*** SUPPLIED INFORMATION ***

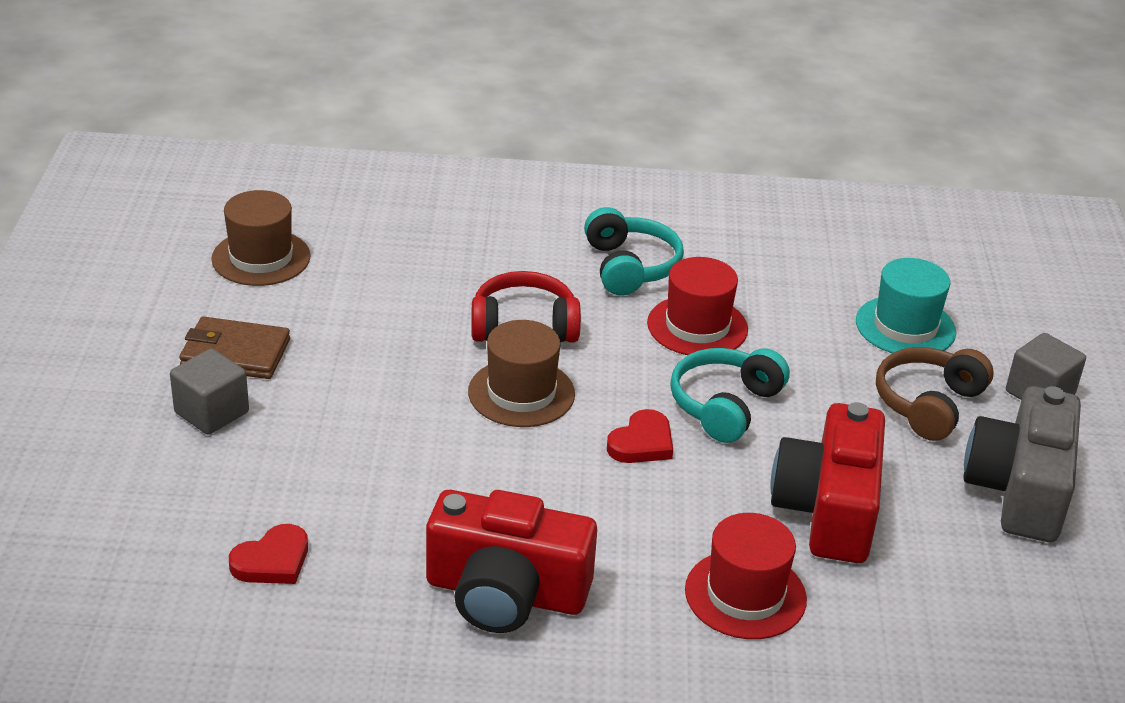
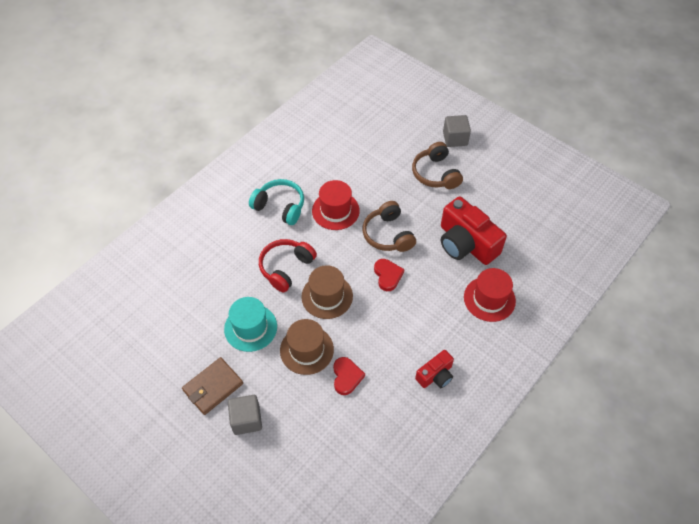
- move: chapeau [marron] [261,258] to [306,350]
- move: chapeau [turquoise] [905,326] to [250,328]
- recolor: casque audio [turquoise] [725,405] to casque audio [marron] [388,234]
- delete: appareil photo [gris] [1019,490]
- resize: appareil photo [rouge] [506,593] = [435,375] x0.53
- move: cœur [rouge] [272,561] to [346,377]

*** End of SUPPLIED INFORMATION ***
*** SUPPLIED INFORMATION ***

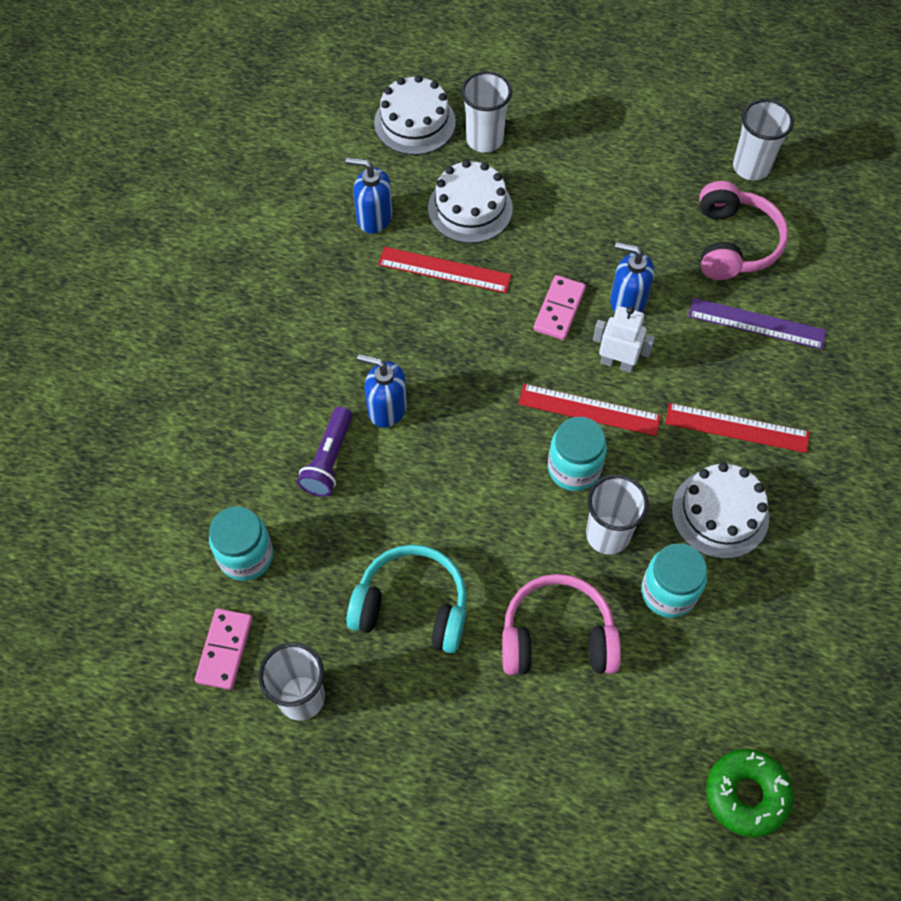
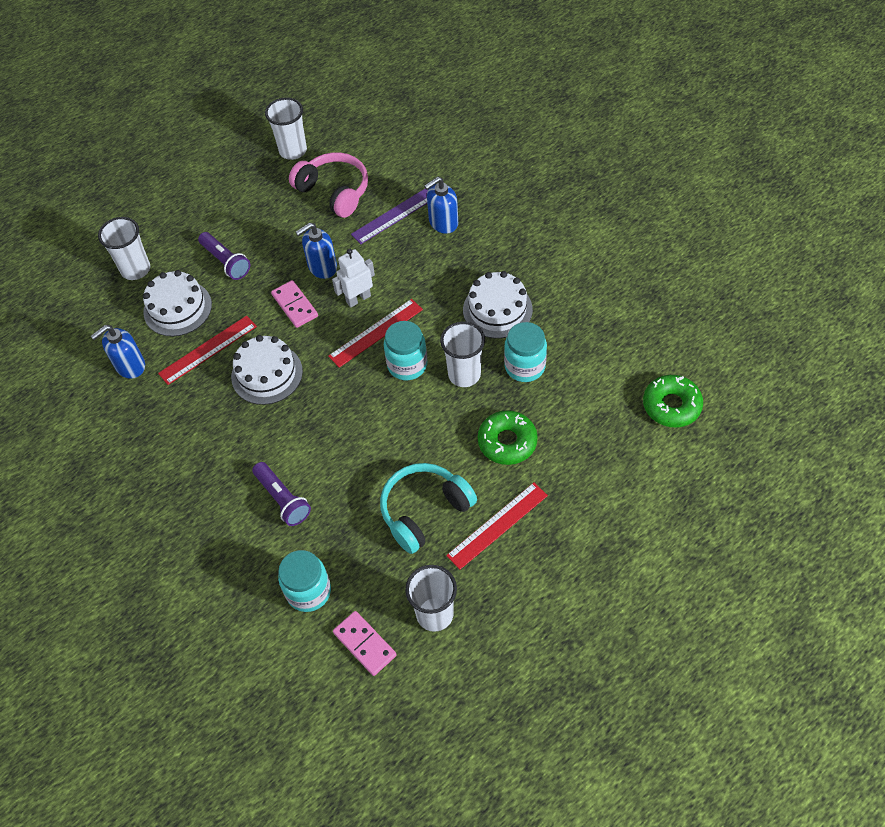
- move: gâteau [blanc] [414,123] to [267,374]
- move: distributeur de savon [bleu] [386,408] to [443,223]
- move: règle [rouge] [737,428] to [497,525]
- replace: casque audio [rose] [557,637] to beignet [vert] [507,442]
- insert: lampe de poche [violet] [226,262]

*** End of SUPPLIED INFORMATION ***

■ **AIM OF THE EXERCISE**
Please output exactly the lines between the one holding "- recolor: casque" and the one holding "- move: cœur [rouge] [272,561] to [346,377]" in the records above, inclusive, and nothing more.

■ **ANSWER SECTION**
- recolor: casque audio [turquoise] [725,405] to casque audio [marron] [388,234]
- delete: appareil photo [gris] [1019,490]
- resize: appareil photo [rouge] [506,593] = [435,375] x0.53
- move: cœur [rouge] [272,561] to [346,377]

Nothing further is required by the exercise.